— What to produce —
Search the listing below for the line containing "pink tile A3 level 2 -> pink tile A5 level 2". From there through the line containing "tan plate F8:G8", transcribe every line exactly, both ends included.

— Provided information —
━━━━━━━━
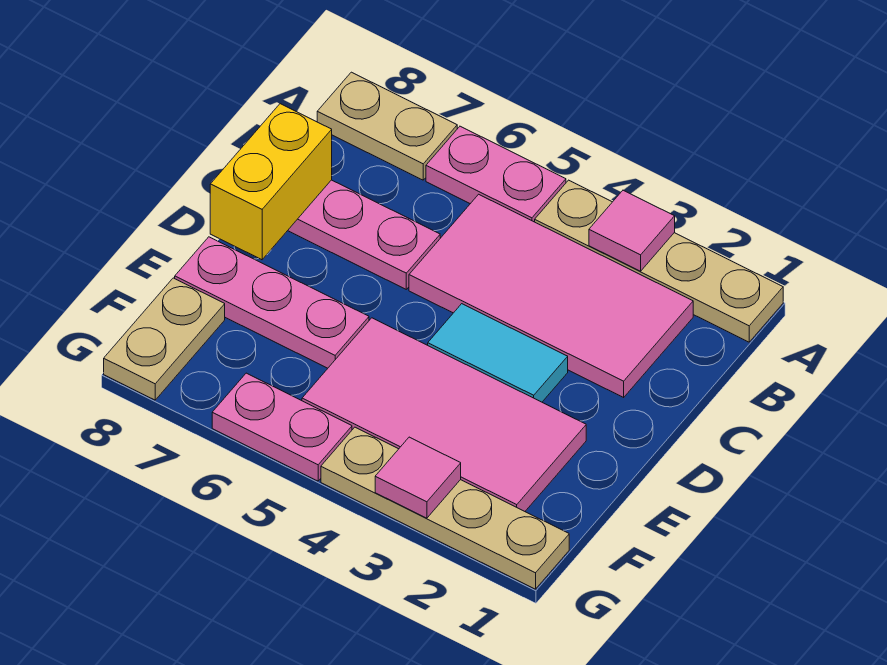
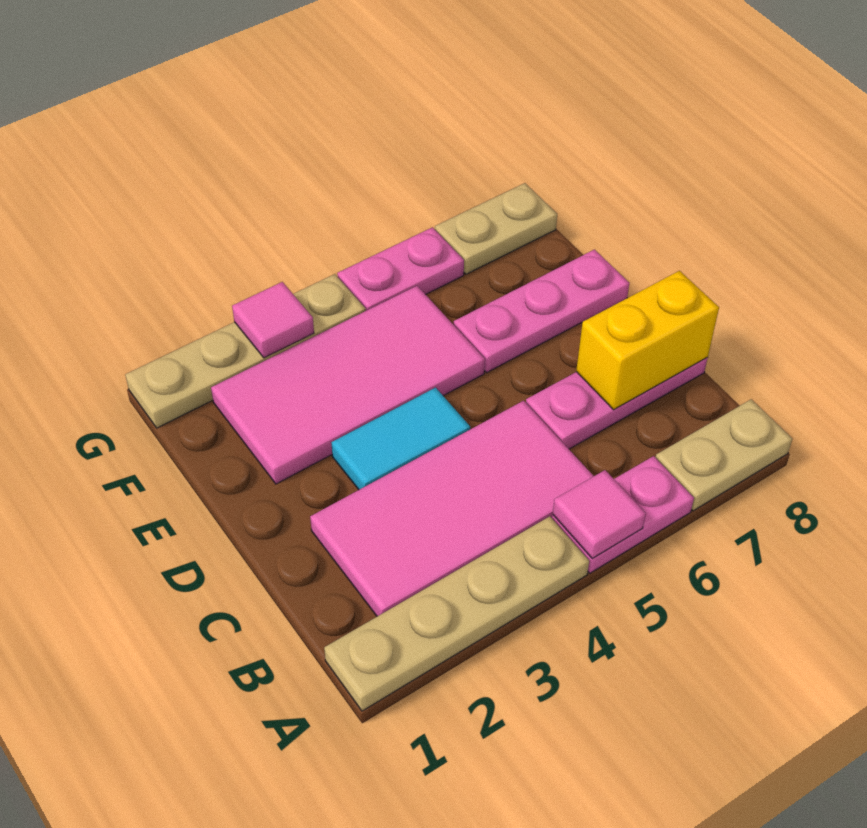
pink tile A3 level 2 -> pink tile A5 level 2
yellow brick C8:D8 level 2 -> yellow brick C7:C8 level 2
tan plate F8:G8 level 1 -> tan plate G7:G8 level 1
━━━━━━━━
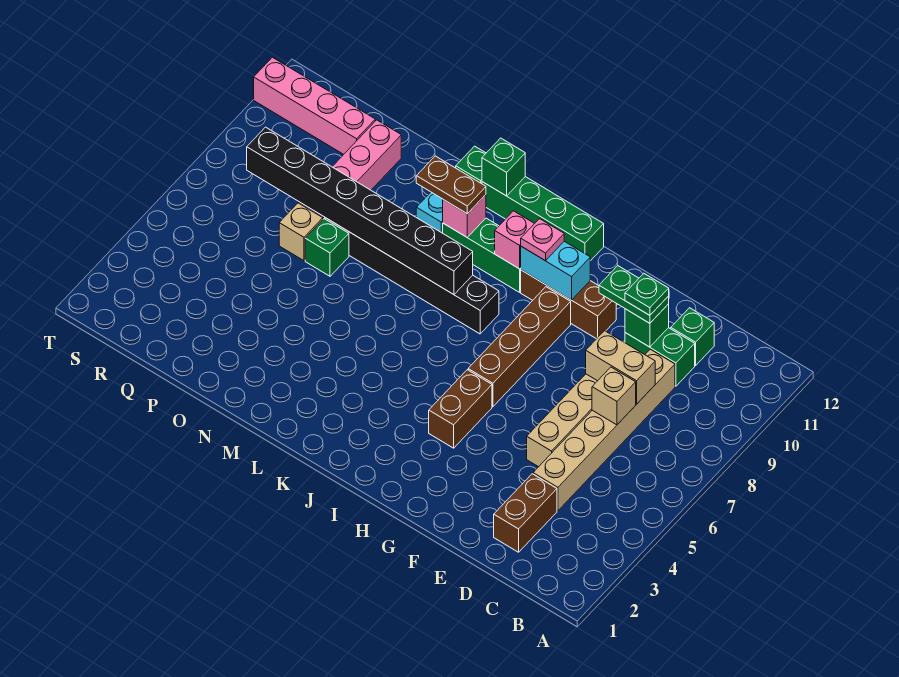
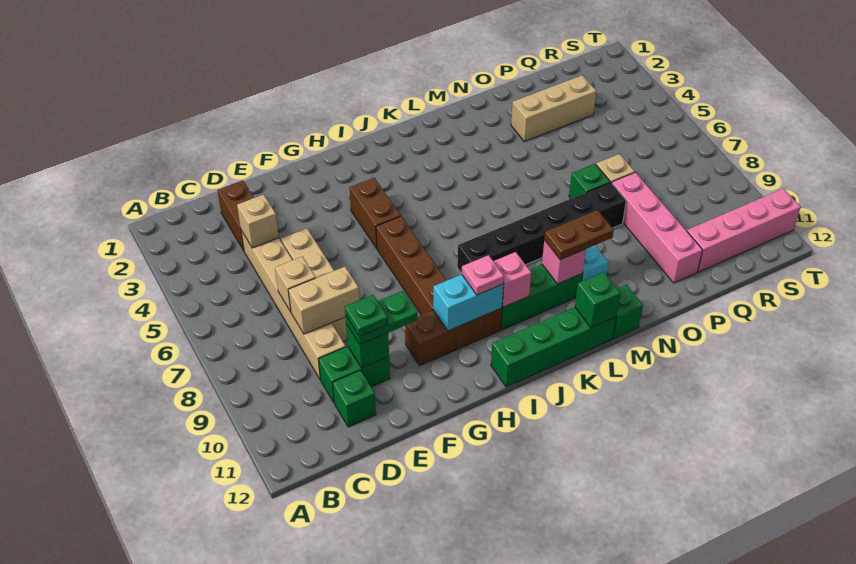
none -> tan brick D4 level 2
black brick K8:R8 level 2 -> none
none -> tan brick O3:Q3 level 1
━━━━━━━━
— Reply —
pink tile A3 level 2 -> pink tile A5 level 2
yellow brick C8:D8 level 2 -> yellow brick C7:C8 level 2
tan plate F8:G8 level 1 -> tan plate G7:G8 level 1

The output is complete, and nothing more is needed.